ASSIGNED TASK. Show, from the entries below, every line in which "none" appears.

RECORD SET.
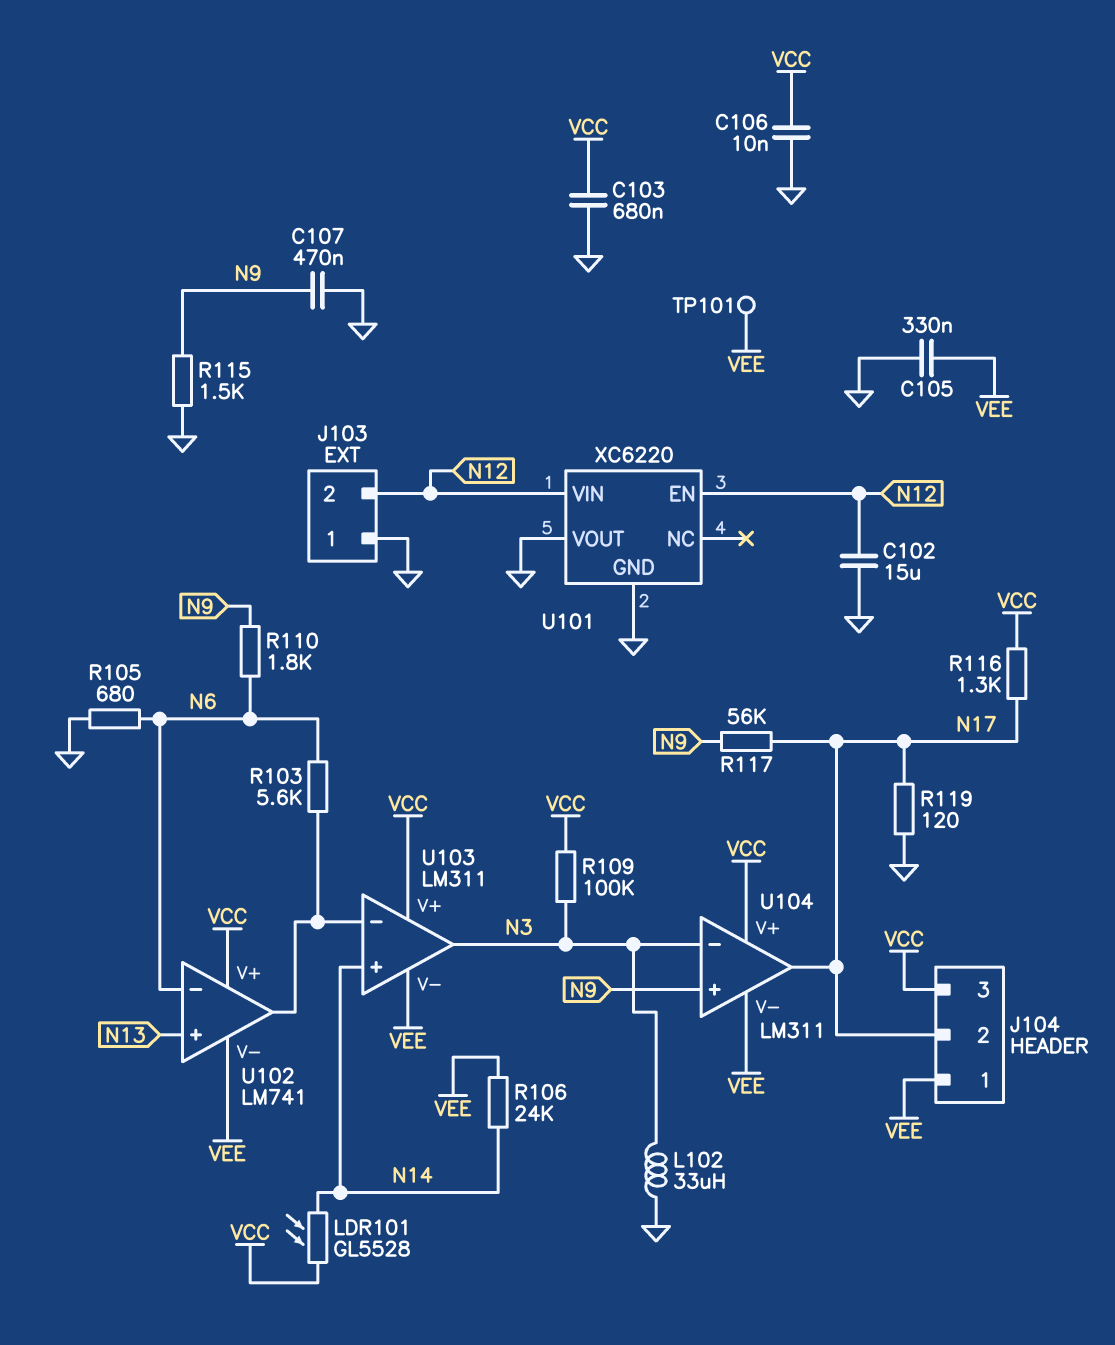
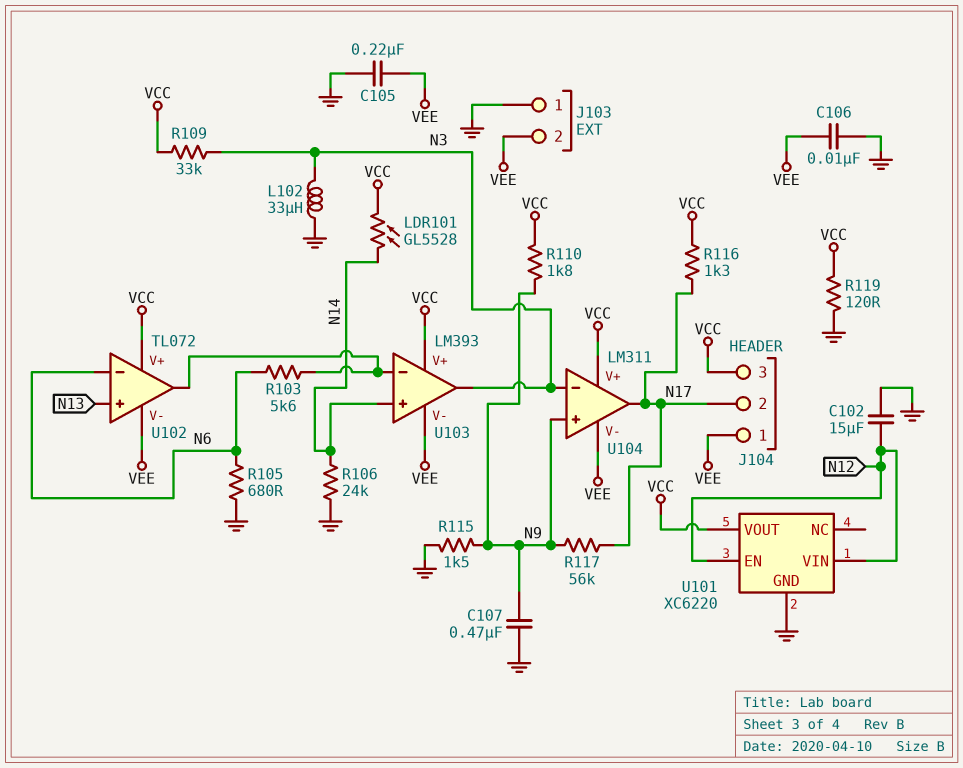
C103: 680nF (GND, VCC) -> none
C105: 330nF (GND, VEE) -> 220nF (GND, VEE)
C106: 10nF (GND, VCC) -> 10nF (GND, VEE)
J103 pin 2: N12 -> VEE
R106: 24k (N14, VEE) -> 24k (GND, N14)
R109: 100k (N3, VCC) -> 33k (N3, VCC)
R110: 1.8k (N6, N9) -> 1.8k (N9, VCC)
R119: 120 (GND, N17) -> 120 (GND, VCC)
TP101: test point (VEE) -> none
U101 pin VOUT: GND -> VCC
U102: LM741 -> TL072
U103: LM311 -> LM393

RESULT FOR THIS TASK.
C103: 680nF (GND, VCC) -> none
TP101: test point (VEE) -> none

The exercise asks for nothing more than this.